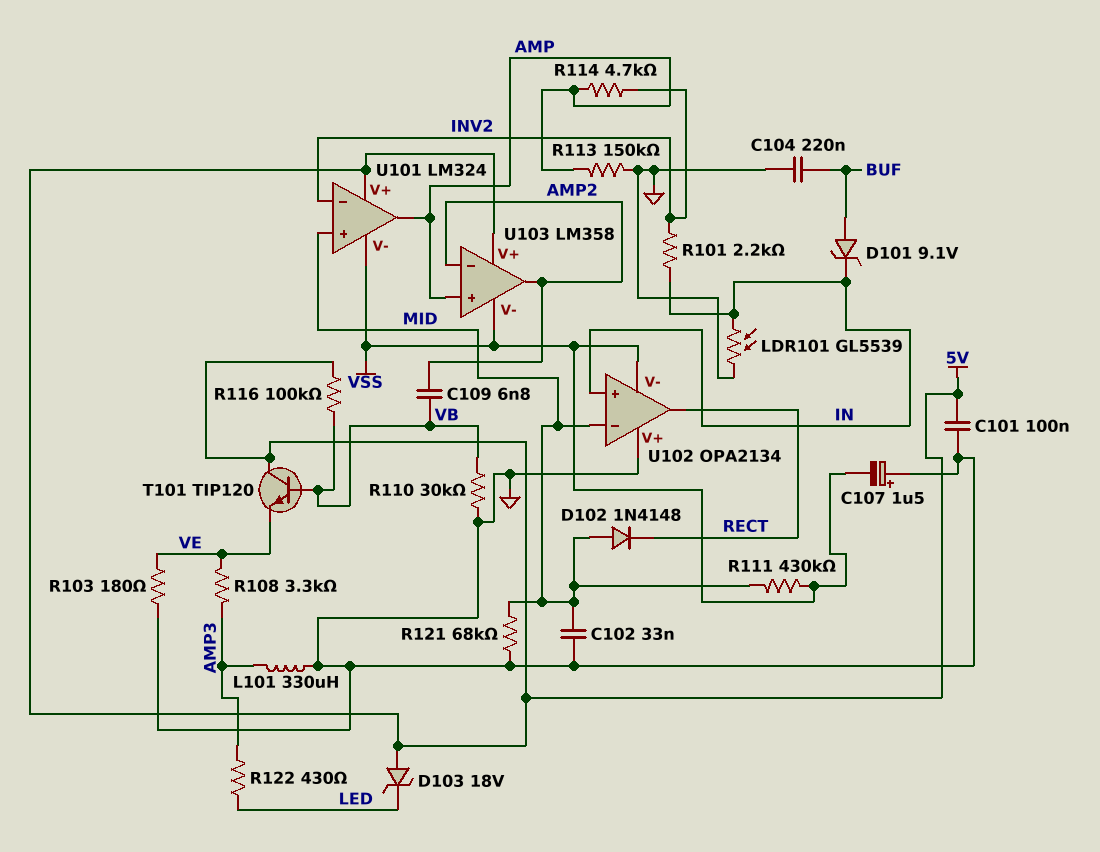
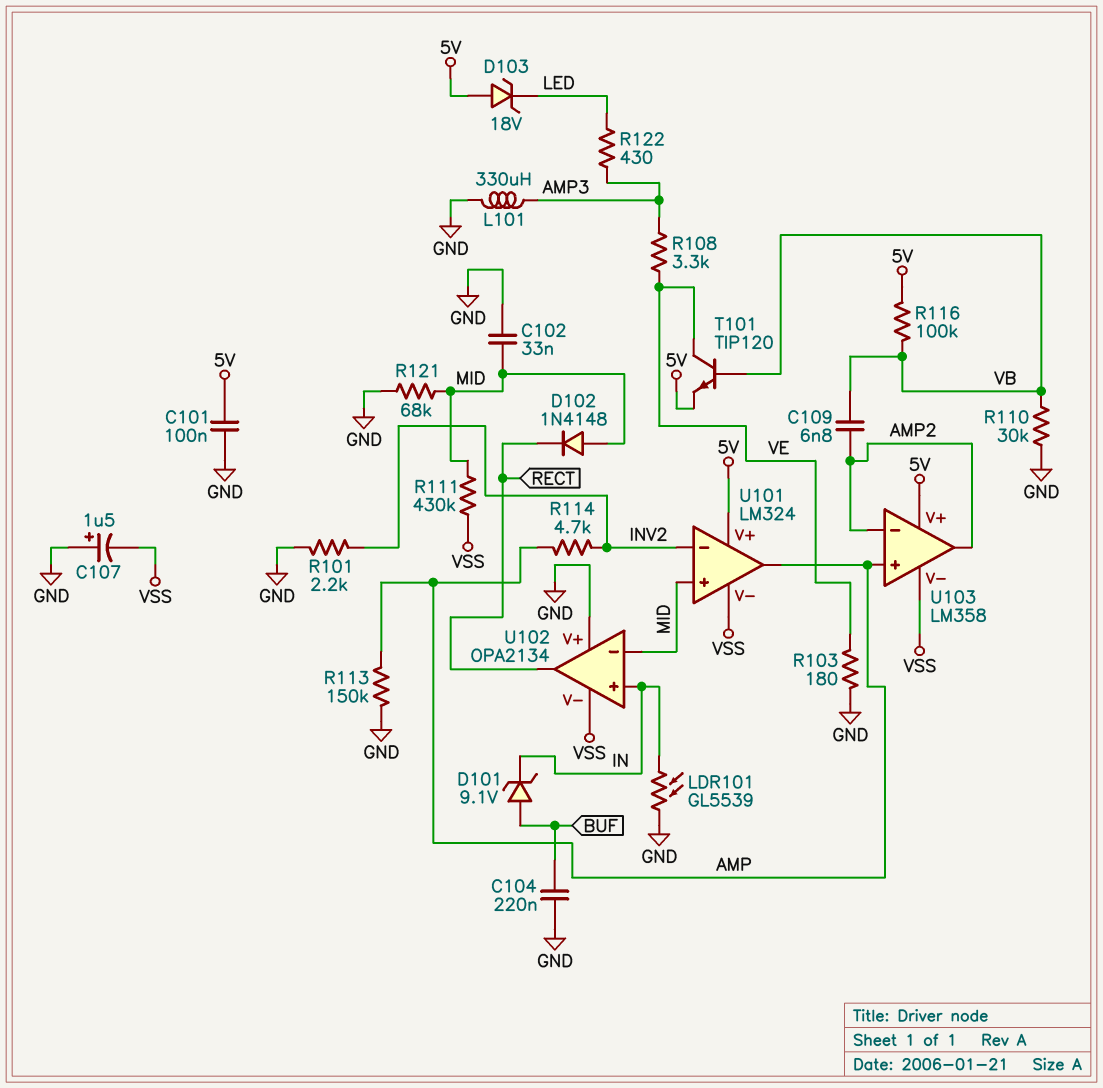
R101: 2.2k (IN, INV2) -> 2.2k (GND, INV2)
T101: NPN TIP120 (B VB, C 5V, E VE) -> NPN TIP120 (B VB, C VE, E 5V)

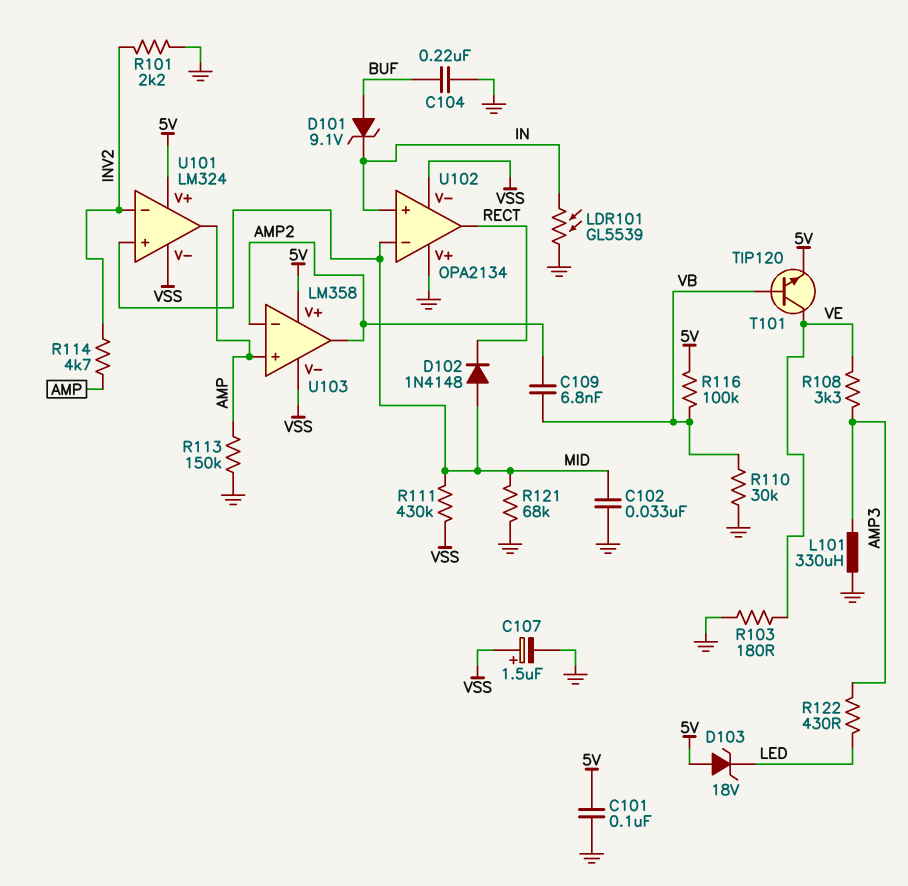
C107: 1.5uF (plus GND, minus VSS) -> 1.5uF (plus VSS, minus GND)

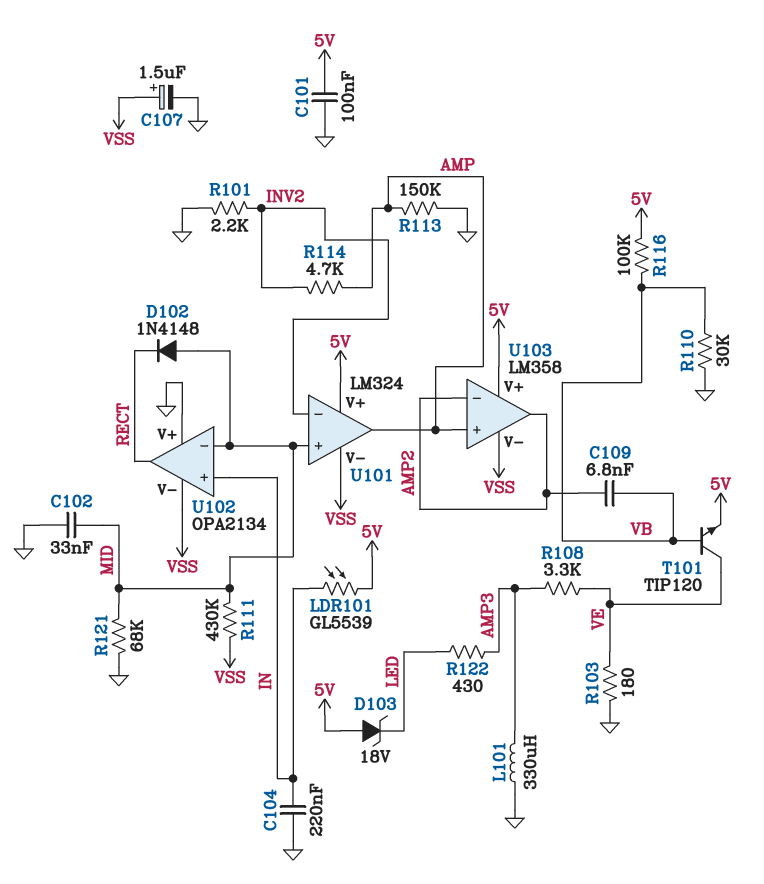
C104: 220nF (BUF, GND) -> 220nF (GND, IN)
D101: zener 9.1V (A BUF, K IN) -> none
LDR101: GL5539 (GND, IN) -> GL5539 (5V, IN)

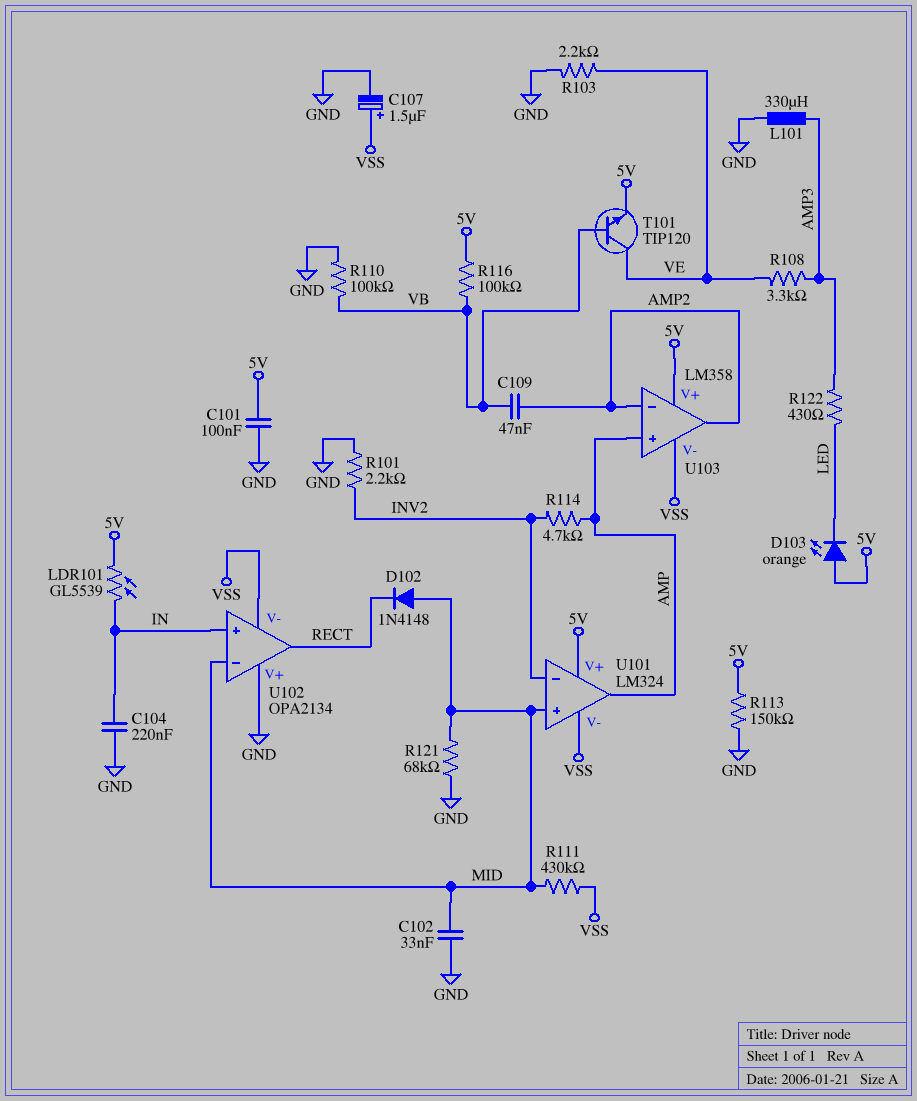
C109: 6.8nF (AMP2, VB) -> 47nF (AMP2, VB)
D103: zener 18V (A 5V, K LED) -> LED orange (A 5V, K LED)
R103: 180 (GND, VE) -> 2.2k (GND, VE)
R110: 30k (GND, VB) -> 100k (GND, VB)
R113: 150k (AMP, GND) -> 150k (5V, GND)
☆ ☆ ☆
A faithful copy of every record is needed here. Leave the images out of it.

--- Output for this exercise ---
R101: 2.2k (IN, INV2) -> 2.2k (GND, INV2)
T101: NPN TIP120 (B VB, C 5V, E VE) -> NPN TIP120 (B VB, C VE, E 5V)

C107: 1.5uF (plus GND, minus VSS) -> 1.5uF (plus VSS, minus GND)

C104: 220nF (BUF, GND) -> 220nF (GND, IN)
D101: zener 9.1V (A BUF, K IN) -> none
LDR101: GL5539 (GND, IN) -> GL5539 (5V, IN)

C109: 6.8nF (AMP2, VB) -> 47nF (AMP2, VB)
D103: zener 18V (A 5V, K LED) -> LED orange (A 5V, K LED)
R103: 180 (GND, VE) -> 2.2k (GND, VE)
R110: 30k (GND, VB) -> 100k (GND, VB)
R113: 150k (AMP, GND) -> 150k (5V, GND)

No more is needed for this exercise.